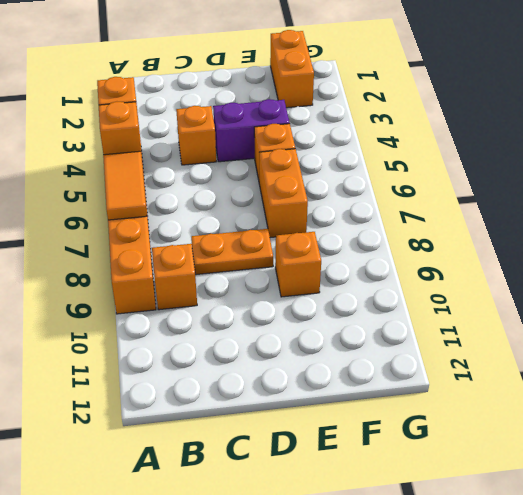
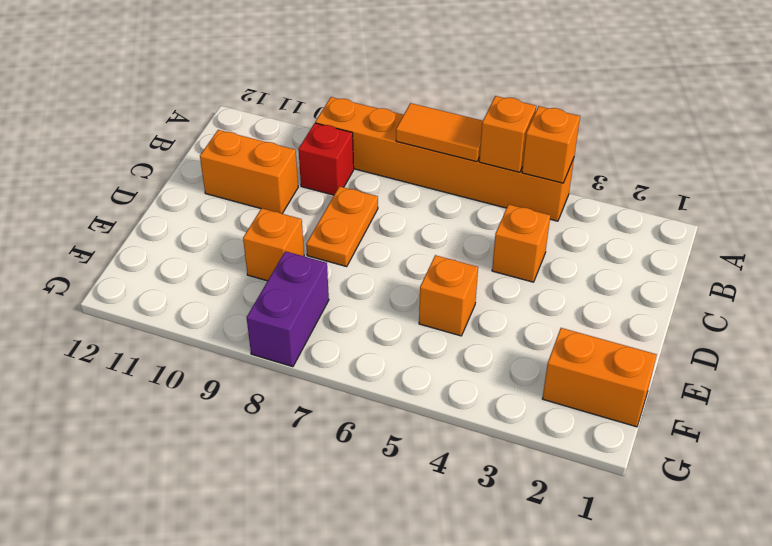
orange brick B9 level 1 -> red brick B9 level 1
purple brick D4:E4 level 1 -> purple brick F8:G8 level 1
orange brick E6:E7 level 1 -> orange brick C10:C11 level 1

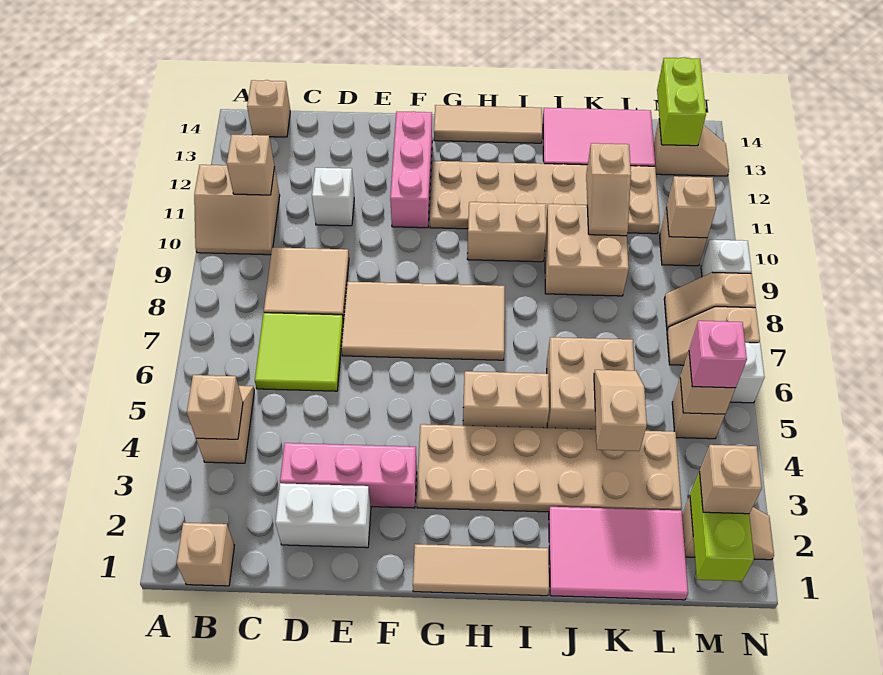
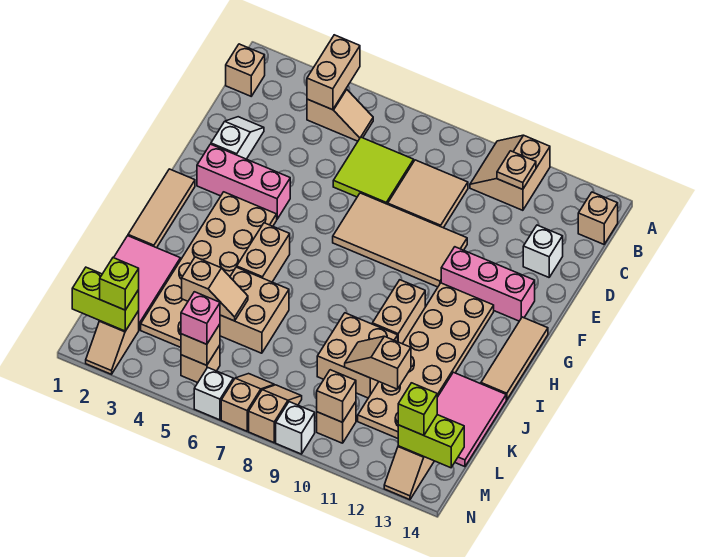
tan brick B4 level 2 -> tan brick A4:B4 level 2
tan brick B11 level 2 -> tan plate B11 level 2
white brick D2:E2 level 1 -> white slope D2:E2 level 1 top E
pink brick D3:F3 level 1 -> pink brick F2:F4 level 1
white brick D11 level 1 -> white brick D13 level 1
tan tile E7:H8 level 1 -> tan tile E7:F10 level 1
tan brick M2 level 3 -> lime brick M2 level 3
none -> lime brick M13 level 3

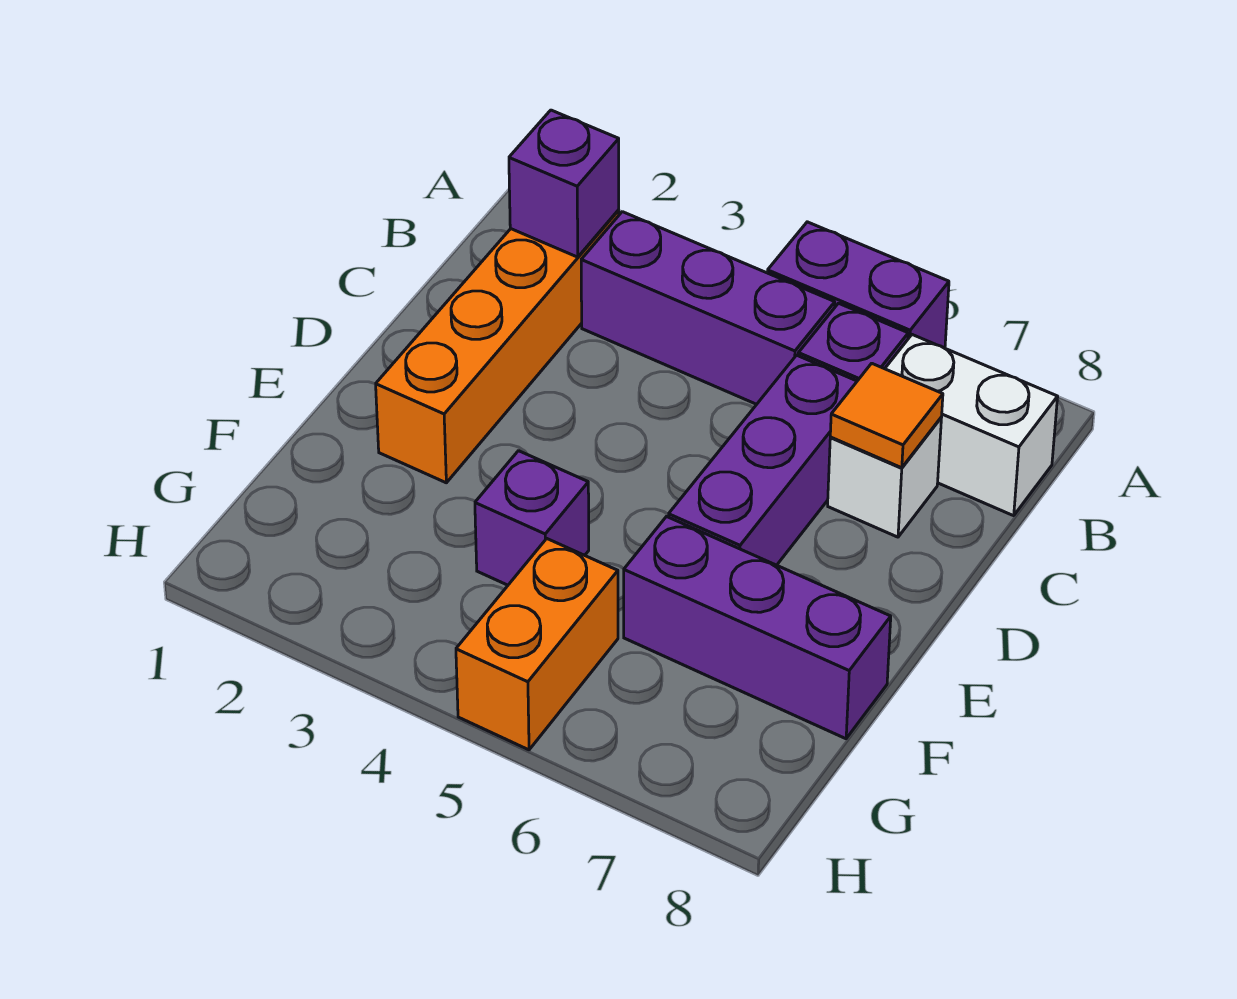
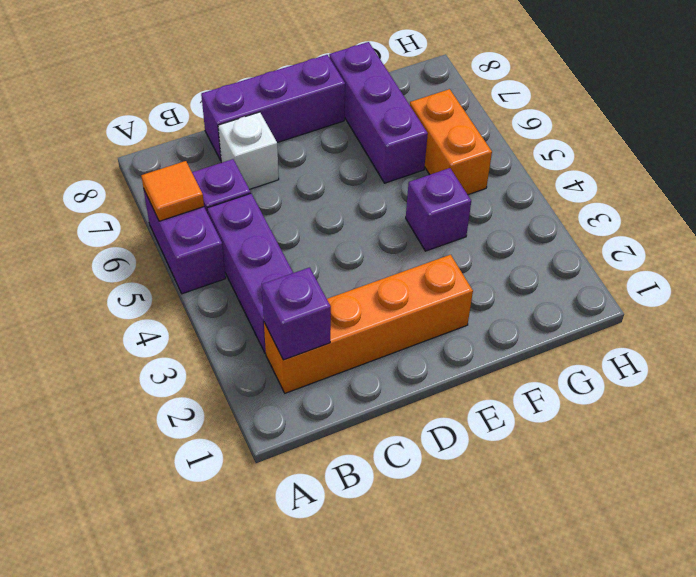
white brick B7:B8 level 1 -> none
purple brick C6:E6 level 1 -> purple brick C8:E8 level 1
orange tile C7 level 2 -> orange tile A6 level 2
orange brick G5:H5 level 1 -> orange brick G5:G6 level 1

—————

DIRECTIONS ▸
Reproduce the listing exactly, minus its pictures.

SOLUTION FOR THIS TASK ▸
orange brick B9 level 1 -> red brick B9 level 1
purple brick D4:E4 level 1 -> purple brick F8:G8 level 1
orange brick E6:E7 level 1 -> orange brick C10:C11 level 1

tan brick B4 level 2 -> tan brick A4:B4 level 2
tan brick B11 level 2 -> tan plate B11 level 2
white brick D2:E2 level 1 -> white slope D2:E2 level 1 top E
pink brick D3:F3 level 1 -> pink brick F2:F4 level 1
white brick D11 level 1 -> white brick D13 level 1
tan tile E7:H8 level 1 -> tan tile E7:F10 level 1
tan brick M2 level 3 -> lime brick M2 level 3
none -> lime brick M13 level 3

white brick B7:B8 level 1 -> none
purple brick C6:E6 level 1 -> purple brick C8:E8 level 1
orange tile C7 level 2 -> orange tile A6 level 2
orange brick G5:H5 level 1 -> orange brick G5:G6 level 1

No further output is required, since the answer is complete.